## start

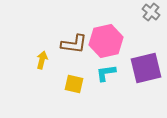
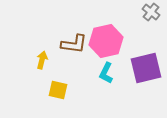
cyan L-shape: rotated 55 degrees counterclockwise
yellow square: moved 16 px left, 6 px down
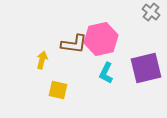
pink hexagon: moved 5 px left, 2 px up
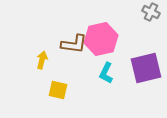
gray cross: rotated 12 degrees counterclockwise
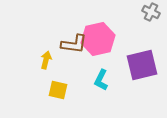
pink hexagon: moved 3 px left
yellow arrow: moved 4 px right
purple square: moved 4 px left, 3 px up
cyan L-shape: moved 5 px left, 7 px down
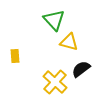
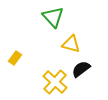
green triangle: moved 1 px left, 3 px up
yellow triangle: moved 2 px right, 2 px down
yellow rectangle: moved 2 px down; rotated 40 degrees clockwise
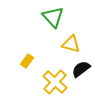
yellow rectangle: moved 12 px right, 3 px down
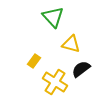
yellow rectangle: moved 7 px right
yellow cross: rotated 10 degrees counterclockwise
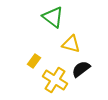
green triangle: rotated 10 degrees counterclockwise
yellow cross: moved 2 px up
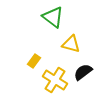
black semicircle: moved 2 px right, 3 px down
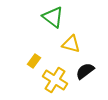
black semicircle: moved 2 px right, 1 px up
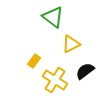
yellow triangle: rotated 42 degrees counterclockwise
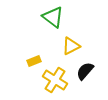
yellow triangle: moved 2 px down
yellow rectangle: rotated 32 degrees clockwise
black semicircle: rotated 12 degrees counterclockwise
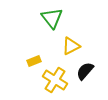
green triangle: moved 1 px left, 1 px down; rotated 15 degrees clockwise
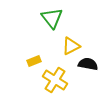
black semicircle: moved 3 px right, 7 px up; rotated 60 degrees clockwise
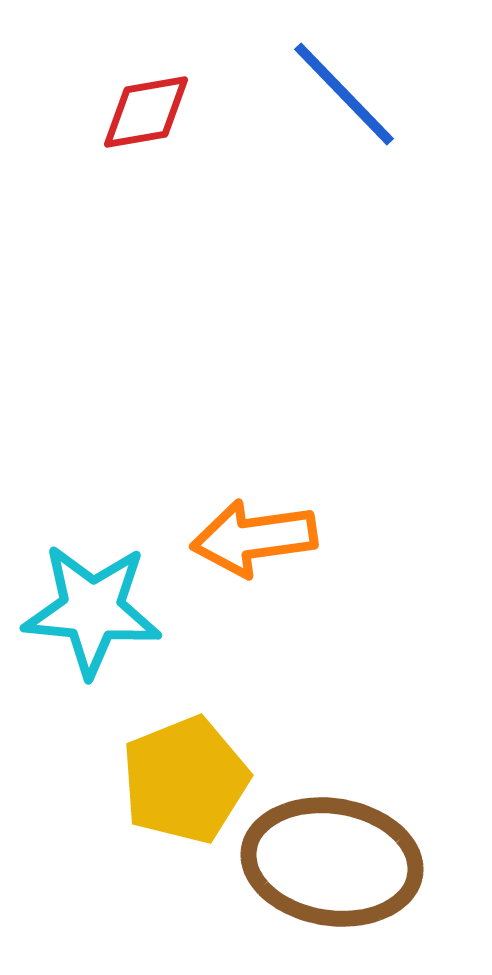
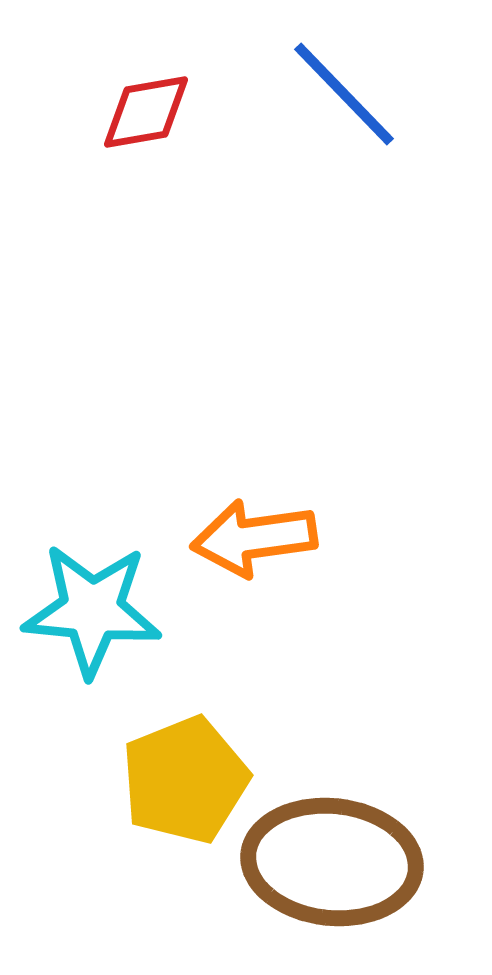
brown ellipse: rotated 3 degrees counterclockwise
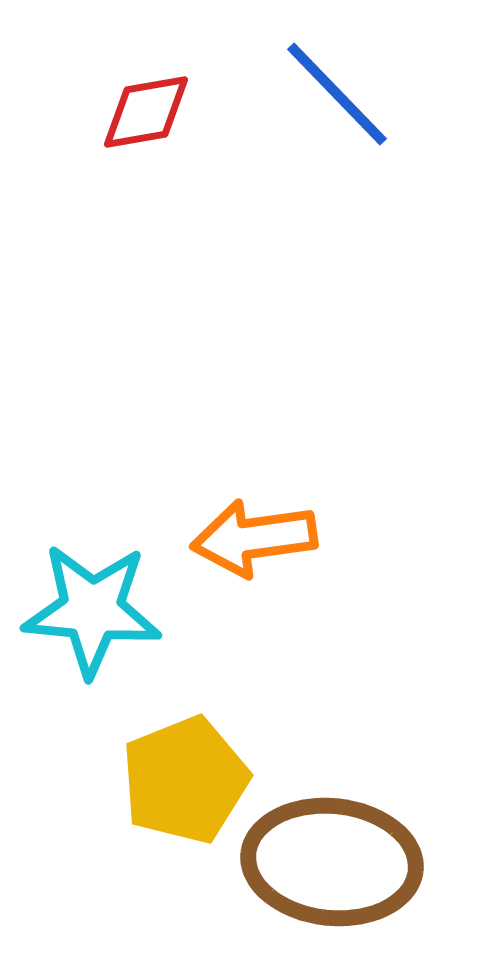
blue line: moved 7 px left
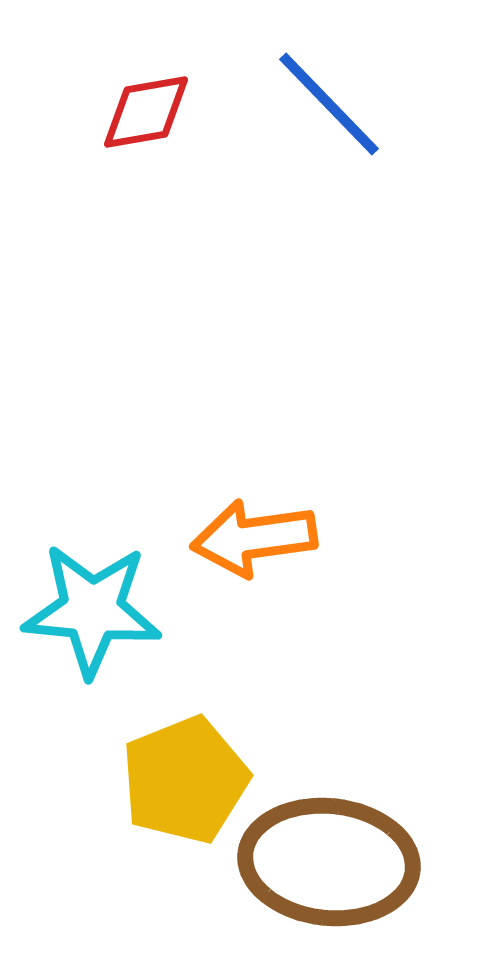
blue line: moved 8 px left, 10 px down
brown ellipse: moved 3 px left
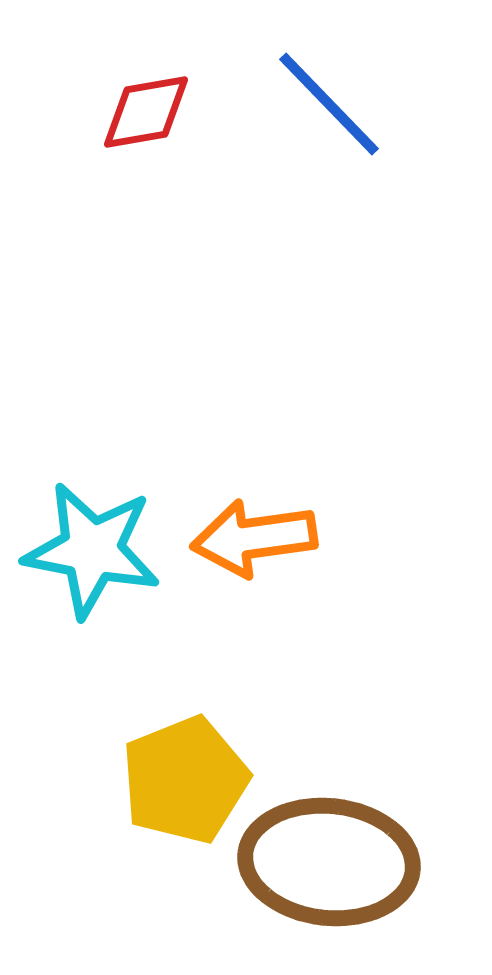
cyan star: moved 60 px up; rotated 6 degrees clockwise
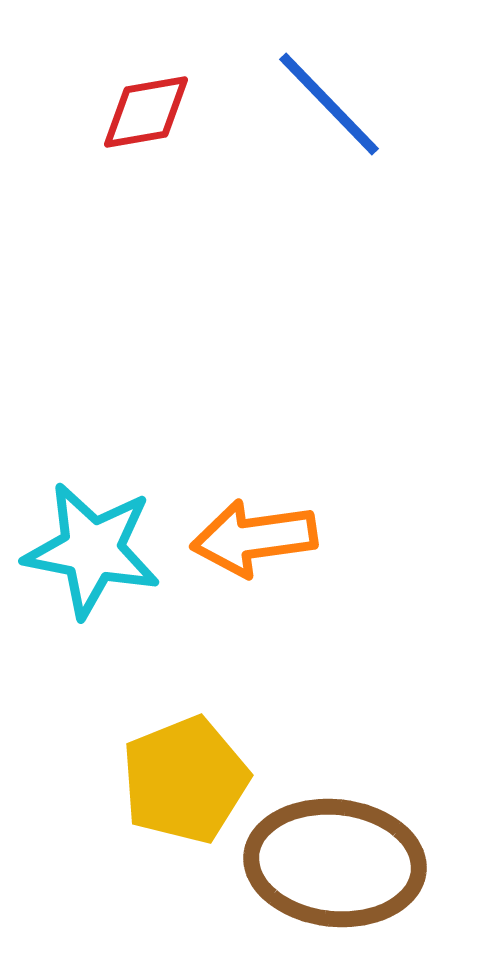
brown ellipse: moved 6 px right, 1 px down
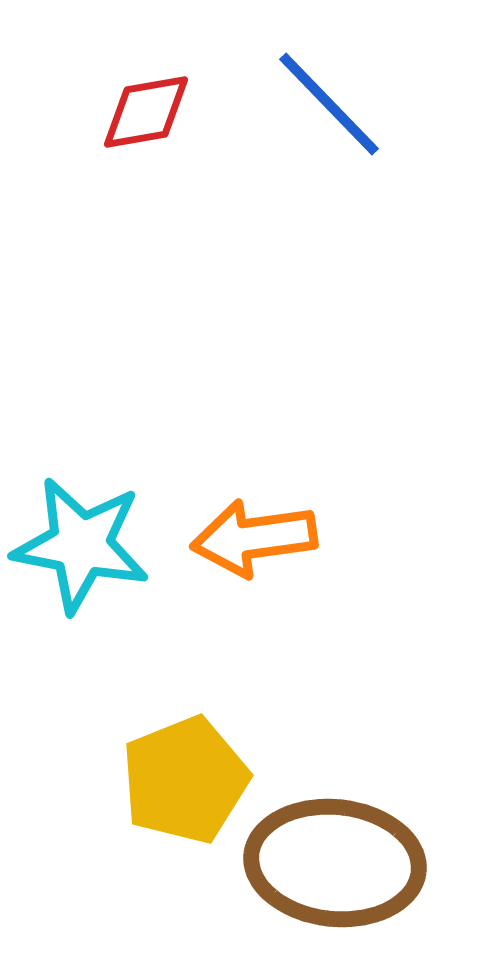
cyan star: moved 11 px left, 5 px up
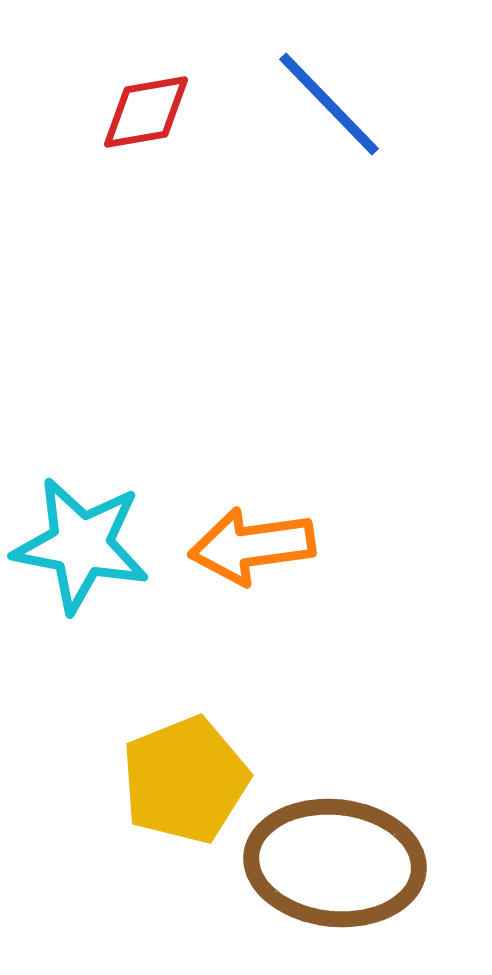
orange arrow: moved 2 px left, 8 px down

## end

→ STATED GOAL:
Reproduce every row above word for word, leaving out the pictures.

→ SOLUTION TO THE PROBLEM:
cyan L-shape: rotated 55 degrees counterclockwise
yellow square: moved 16 px left, 6 px down
pink hexagon: moved 5 px left, 2 px up
gray cross: rotated 12 degrees counterclockwise
pink hexagon: moved 3 px left
yellow arrow: moved 4 px right
purple square: moved 4 px left, 3 px up
cyan L-shape: moved 5 px left, 7 px down
green triangle: moved 1 px left, 3 px up
yellow triangle: moved 2 px right, 2 px down
yellow rectangle: moved 2 px down; rotated 40 degrees clockwise
yellow rectangle: moved 12 px right, 3 px down
yellow rectangle: moved 7 px right
yellow cross: rotated 10 degrees counterclockwise
green triangle: rotated 10 degrees counterclockwise
yellow cross: moved 2 px up
black semicircle: moved 2 px right, 3 px down
black semicircle: moved 2 px right, 1 px up
yellow triangle: rotated 42 degrees counterclockwise
yellow triangle: moved 2 px down
yellow rectangle: rotated 32 degrees clockwise
black semicircle: rotated 12 degrees counterclockwise
green triangle: moved 1 px left, 1 px down; rotated 15 degrees clockwise
black semicircle: moved 3 px right, 7 px up; rotated 60 degrees clockwise
brown ellipse: rotated 3 degrees counterclockwise
blue line: moved 7 px left
blue line: moved 8 px left, 10 px down
brown ellipse: moved 3 px left
cyan star: moved 60 px up; rotated 6 degrees clockwise
brown ellipse: moved 6 px right, 1 px down
cyan star: moved 11 px left, 5 px up
orange arrow: moved 2 px left, 8 px down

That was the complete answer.